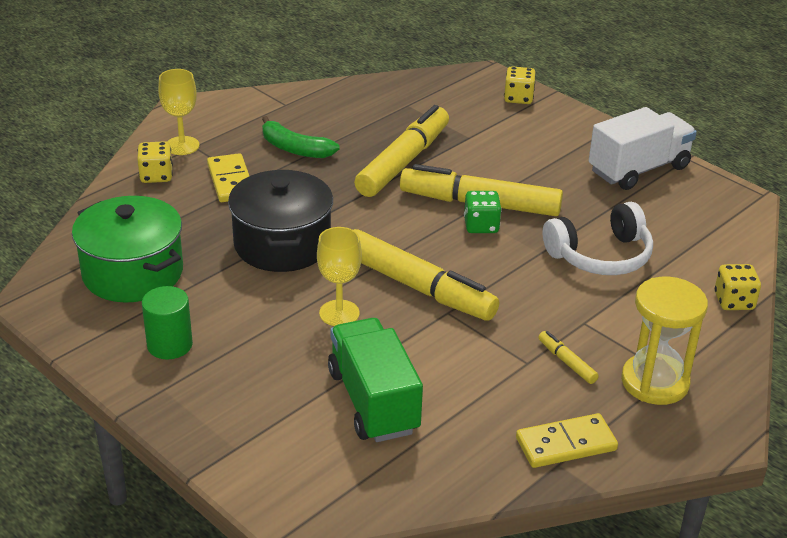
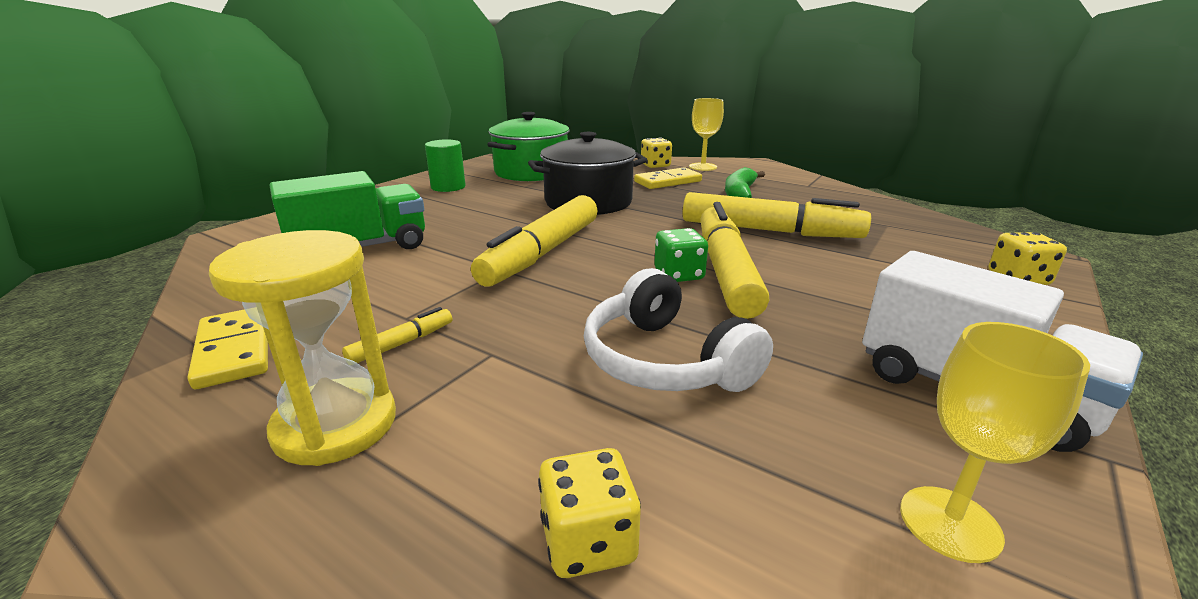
camera: 80 degrees right, 10 degrees down
(339, 313) = (492, 227): yellow goblet -> yellow goblet (949, 523)

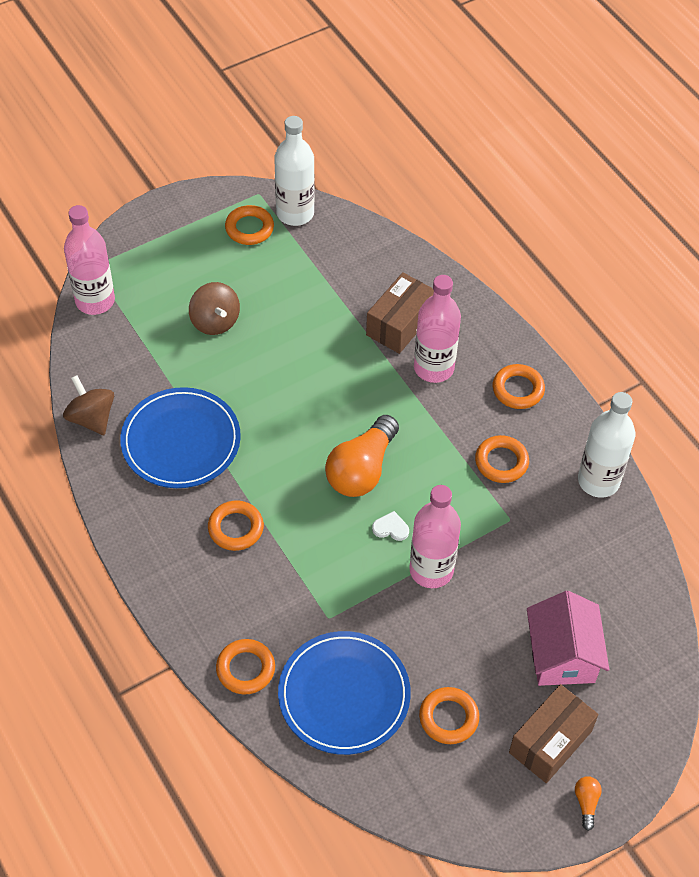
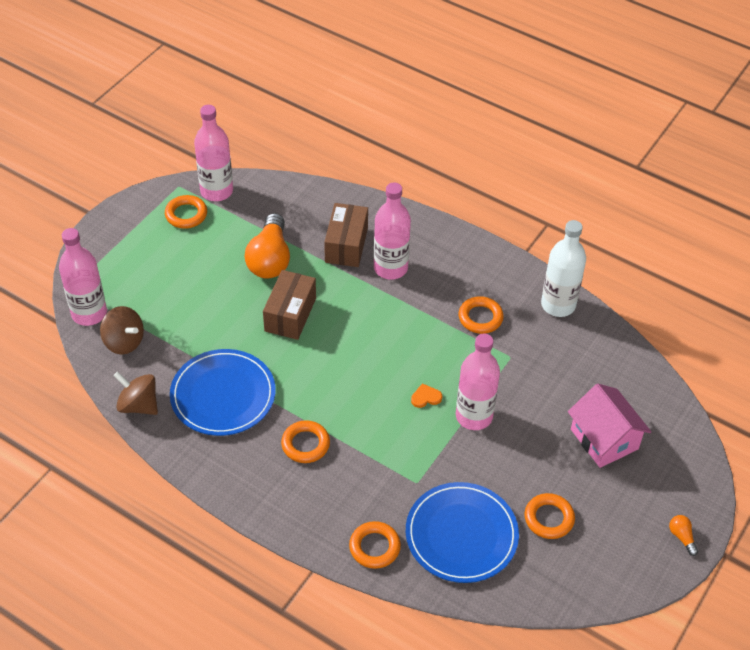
camera: 25 degrees left, 5 degrees down
(215, 321) = (198, 294): brown spinning top -> brown spinning top (124, 342)
(295, 213) = (216, 191): white bottle -> pink bottle
(361, 469) = (379, 363): orange light bulb -> orange light bulb (270, 259)
(391, 528) = (426, 397): white heart -> orange heart
(518, 389) = (462, 261): orange ring -> none
(550, 741) = (631, 504): brown box -> brown box (290, 314)

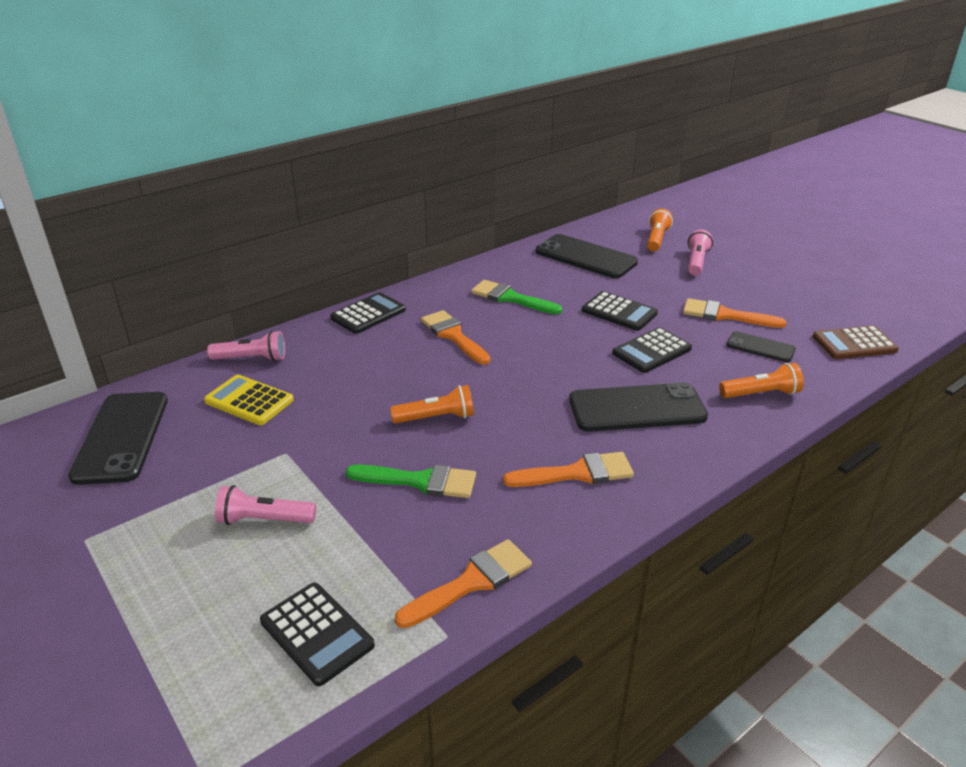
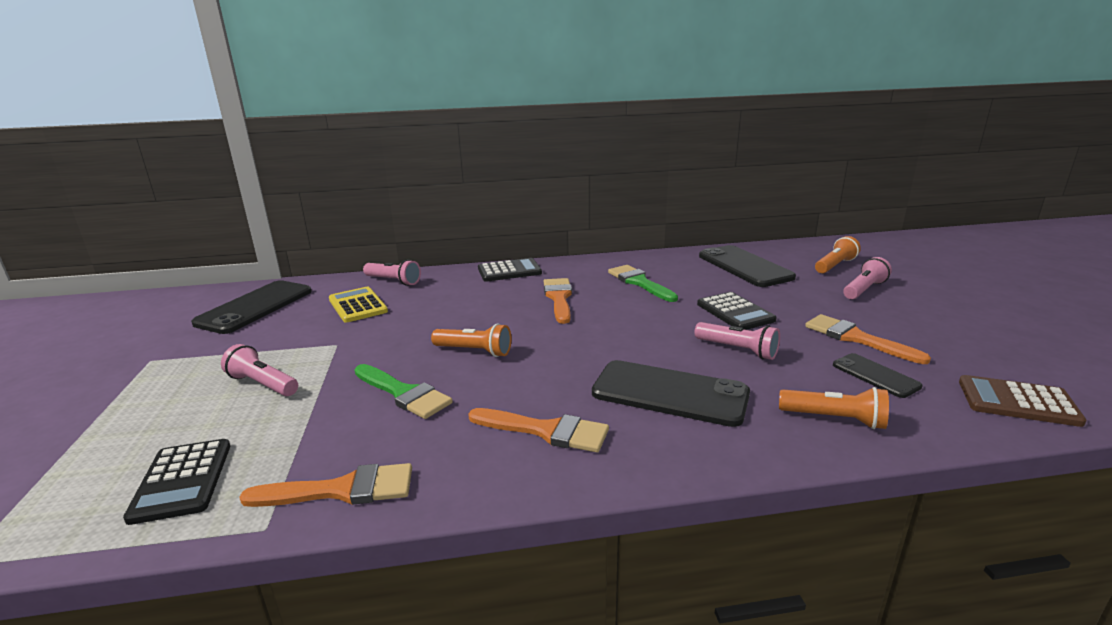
camera: 30 degrees right, 10 degrees down
(651, 351) = (737, 350): black calculator -> pink flashlight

> **What is expected**:
Would you reproduce the lines above, from the very first through the line containing "(518, 389) = (462, 261): orange ring -> none", exactly and without the pictures?

> **Finished task**:
camera: 80 degrees right, 10 degrees down
(339, 313) = (492, 227): yellow goblet -> yellow goblet (949, 523)

camera: 25 degrees left, 5 degrees down
(215, 321) = (198, 294): brown spinning top -> brown spinning top (124, 342)
(295, 213) = (216, 191): white bottle -> pink bottle
(361, 469) = (379, 363): orange light bulb -> orange light bulb (270, 259)
(391, 528) = (426, 397): white heart -> orange heart
(518, 389) = (462, 261): orange ring -> none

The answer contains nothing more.